# RECORDED DATA:
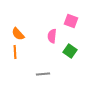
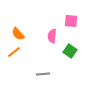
pink square: rotated 16 degrees counterclockwise
orange line: moved 1 px left; rotated 56 degrees clockwise
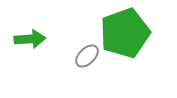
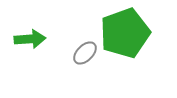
gray ellipse: moved 2 px left, 3 px up
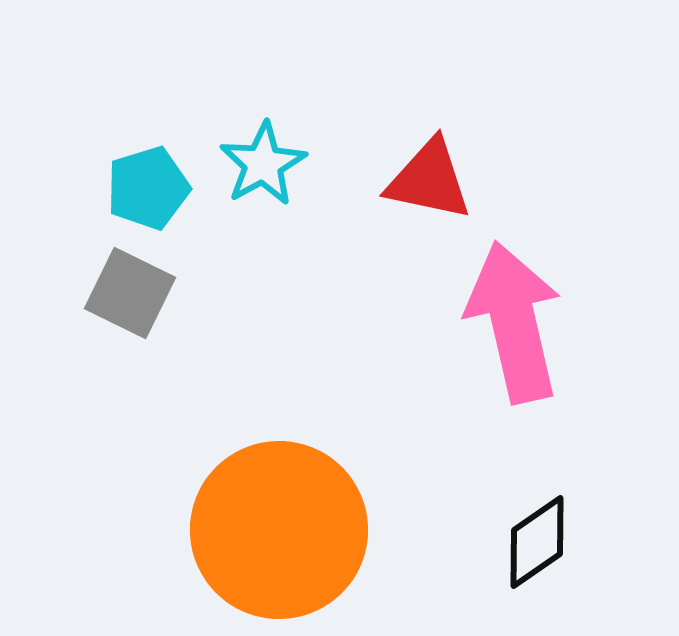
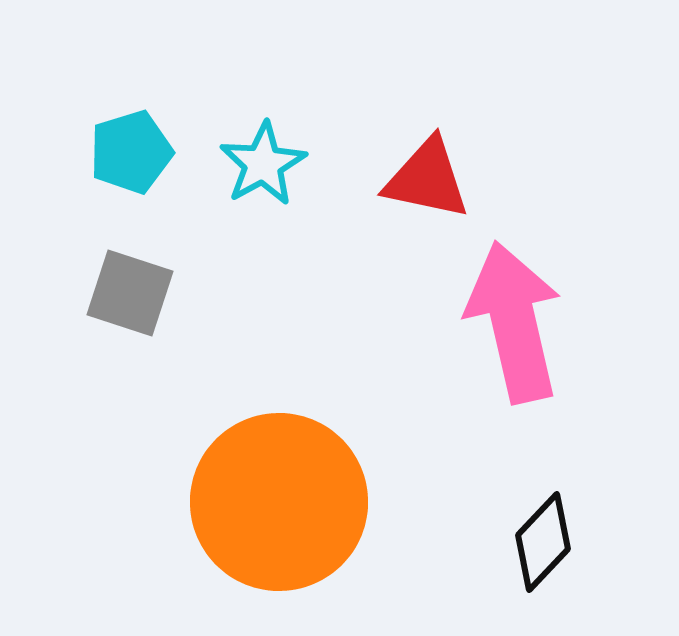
red triangle: moved 2 px left, 1 px up
cyan pentagon: moved 17 px left, 36 px up
gray square: rotated 8 degrees counterclockwise
orange circle: moved 28 px up
black diamond: moved 6 px right; rotated 12 degrees counterclockwise
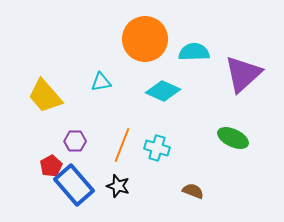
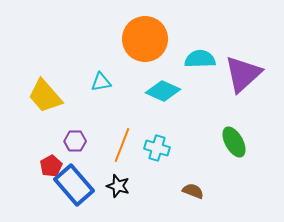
cyan semicircle: moved 6 px right, 7 px down
green ellipse: moved 1 px right, 4 px down; rotated 36 degrees clockwise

# WORK TO COMPLETE:
A word-for-word copy of the listing is needed, with no pictures in it.

# TASK ANSWER:
pink square: rotated 16 degrees counterclockwise
orange line: moved 1 px left; rotated 56 degrees clockwise
gray ellipse: moved 2 px left, 3 px up
red triangle: moved 2 px left, 1 px up
cyan pentagon: moved 17 px left, 36 px up
gray square: rotated 8 degrees counterclockwise
orange circle: moved 28 px up
black diamond: moved 6 px right; rotated 12 degrees counterclockwise
cyan semicircle: moved 6 px right, 7 px down
green ellipse: moved 1 px right, 4 px down; rotated 36 degrees clockwise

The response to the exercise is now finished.